#### [PROBLEM DESCRIPTION]
For each line below, check for the word "orange", then state how many lines contain it, with no other output.

———

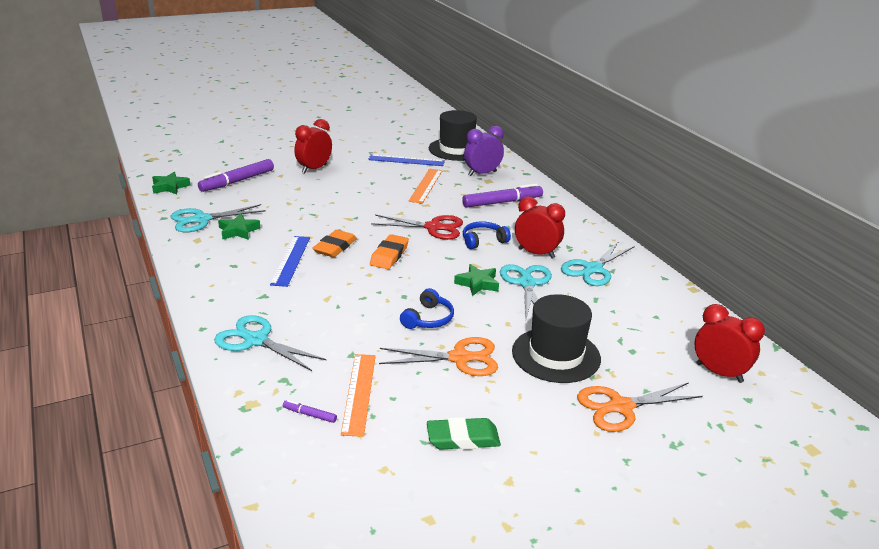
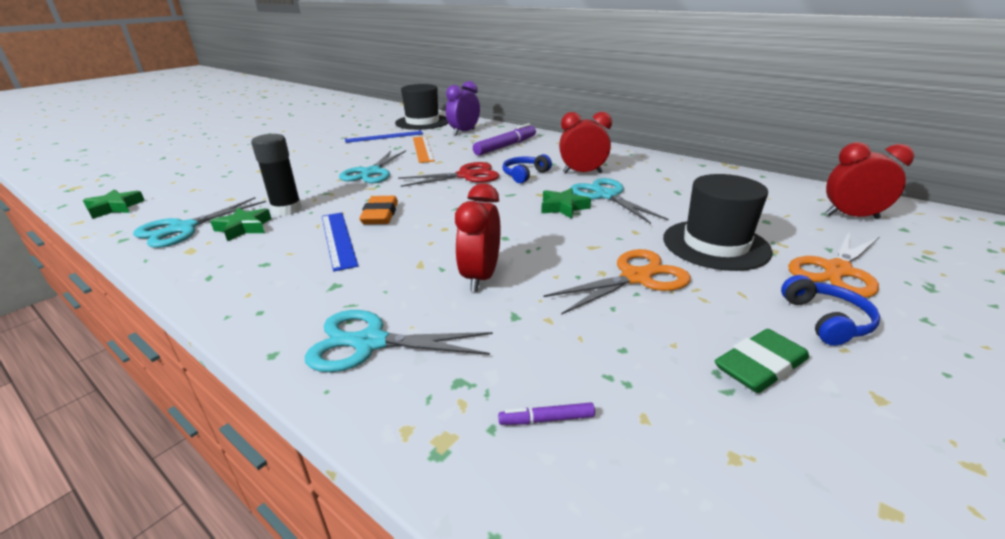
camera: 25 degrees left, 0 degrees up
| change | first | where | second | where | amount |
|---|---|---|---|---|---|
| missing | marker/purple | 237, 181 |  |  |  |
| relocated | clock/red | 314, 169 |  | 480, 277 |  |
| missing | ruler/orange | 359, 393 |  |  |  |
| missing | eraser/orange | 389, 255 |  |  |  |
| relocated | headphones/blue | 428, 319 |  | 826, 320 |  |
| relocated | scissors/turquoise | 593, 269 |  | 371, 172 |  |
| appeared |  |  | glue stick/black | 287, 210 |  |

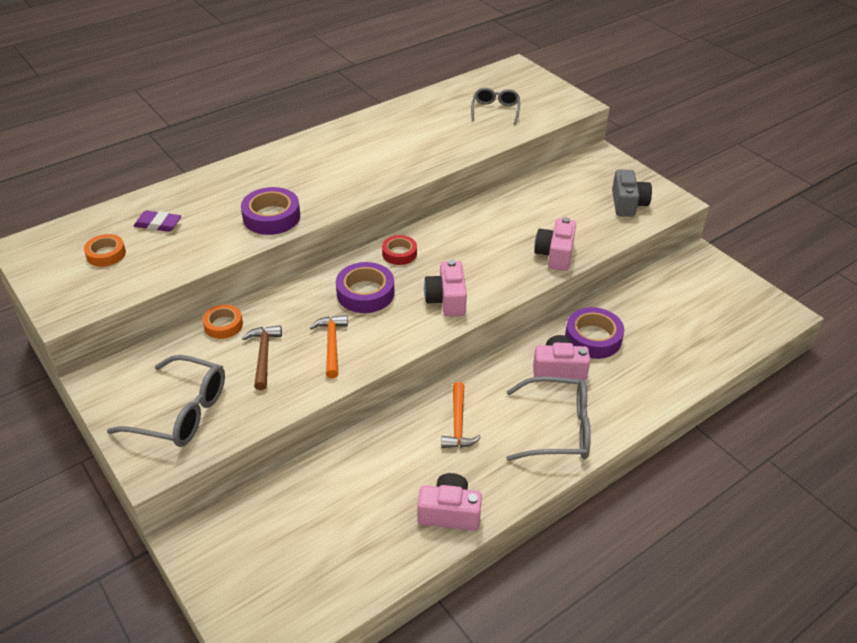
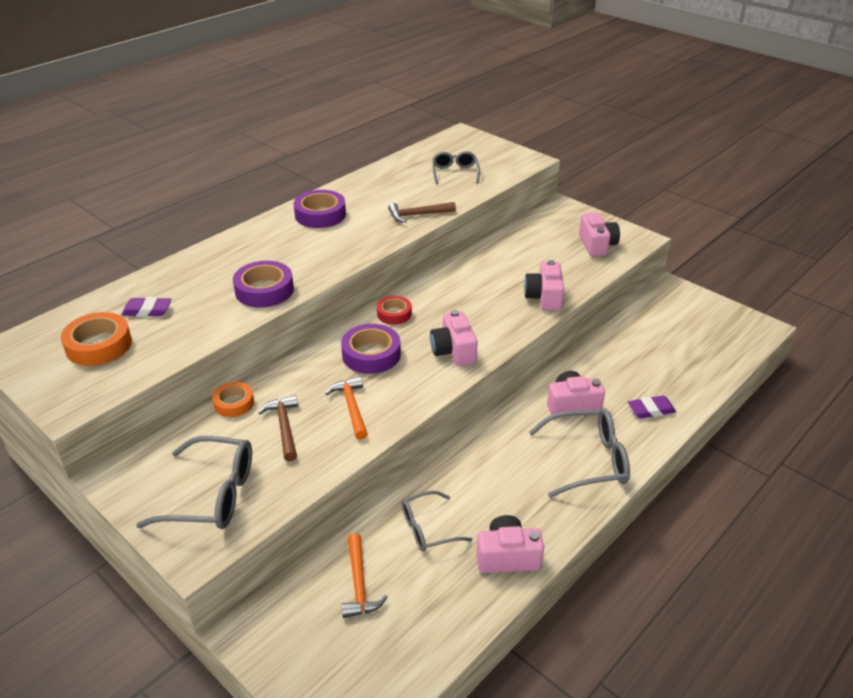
camera: 10 degrees left, 5 degrees down
| change | first | where | second | where | amount |
|---|---|---|---|---|---|
| size | tape/orange | 106, 254 |  | 99, 345 | x1.58 |
| relocated | hammer/orange | 458, 424 |  | 359, 584 |  |
| relocated | tape/purple | 593, 338 |  | 320, 215 |  |
| colour | camera/grey | 628, 204 | camera/pink | 597, 245 |  |
| appeared |  |  | hammer/brown | 418, 215 |  |
| appeared |  |  | glasses/grey | 427, 529 |  |
| appeared |  |  | eraser/purple | 651, 410 |  |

———

#### [COMPLETED TASK]
4